Among the lines of data below, reproduce only those from the one with "(584, 188) = (430, 109): none -> brown shoe" through the one with "(591, 357) = (740, 180): grey", exactly as they stand, both ends included.

▸ GIVEN DATA
------------------------------------------------------------

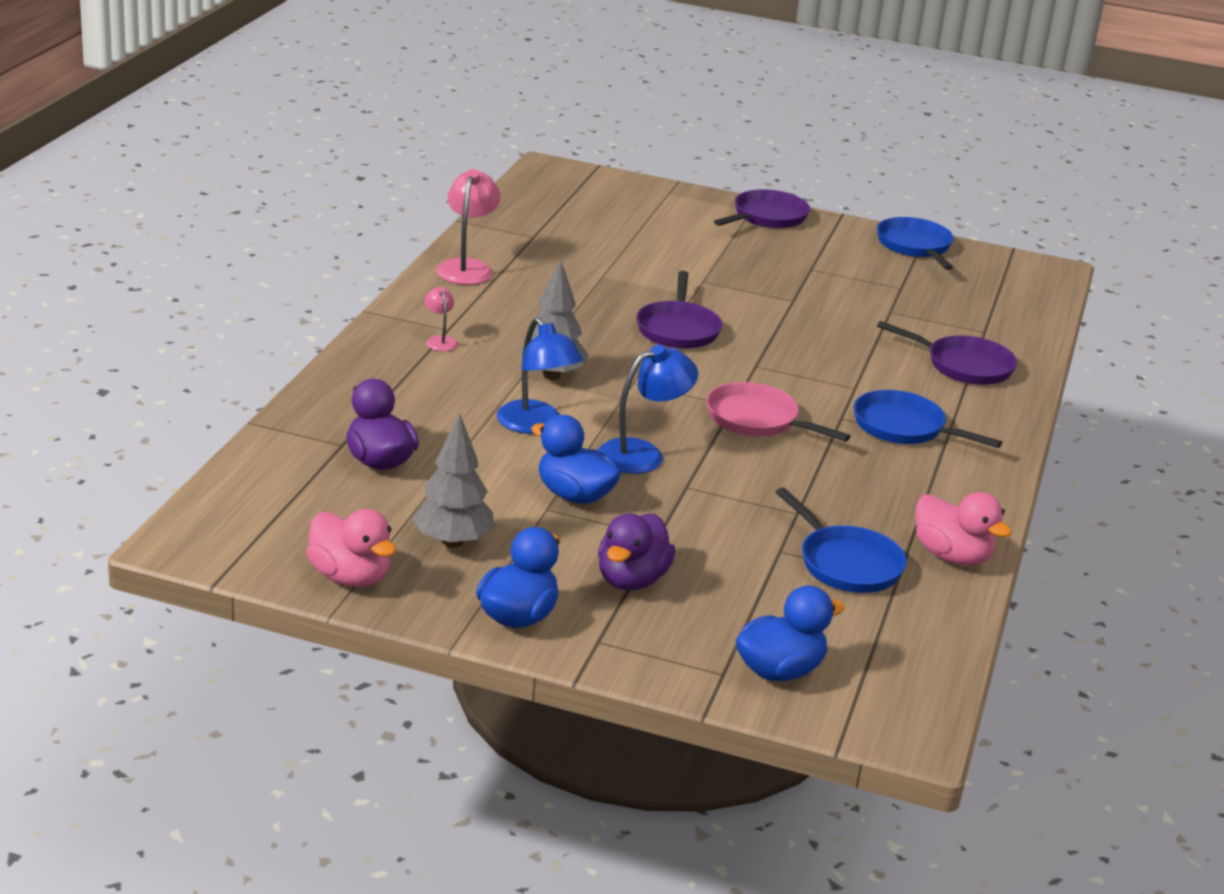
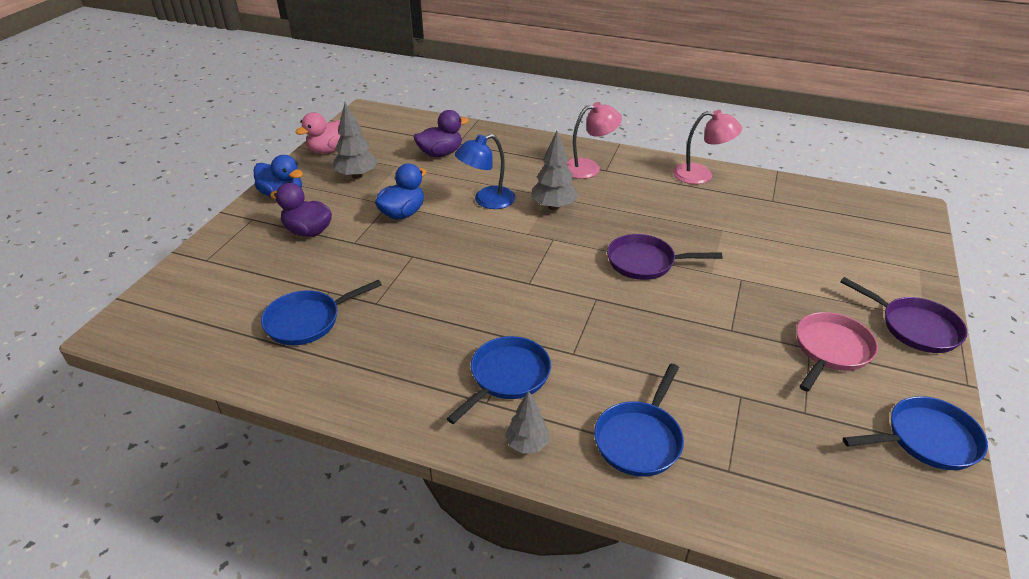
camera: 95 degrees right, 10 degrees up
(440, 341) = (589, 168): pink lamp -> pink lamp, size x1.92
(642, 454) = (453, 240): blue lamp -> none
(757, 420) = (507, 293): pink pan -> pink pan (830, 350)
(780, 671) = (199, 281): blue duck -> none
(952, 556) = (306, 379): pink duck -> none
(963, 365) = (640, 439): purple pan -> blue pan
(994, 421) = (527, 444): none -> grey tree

------------------------------------------------------------

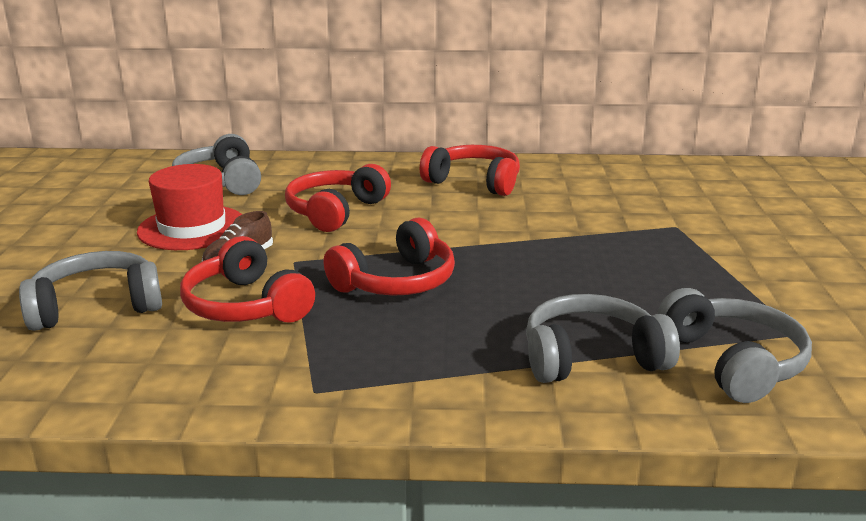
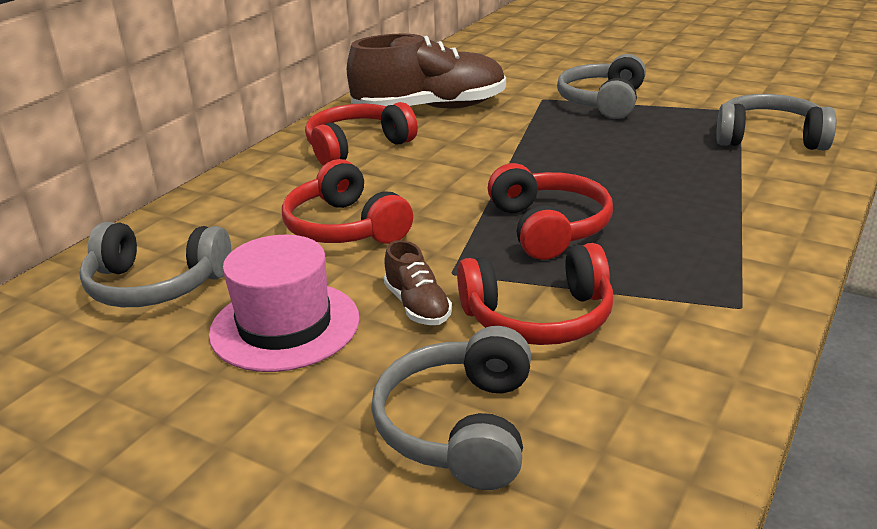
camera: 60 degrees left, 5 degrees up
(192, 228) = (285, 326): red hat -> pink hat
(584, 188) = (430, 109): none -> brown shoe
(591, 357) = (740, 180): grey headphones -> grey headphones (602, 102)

------------------------------------------------------------

▸ ANSWER AREA
(584, 188) = (430, 109): none -> brown shoe
(591, 357) = (740, 180): grey headphones -> grey headphones (602, 102)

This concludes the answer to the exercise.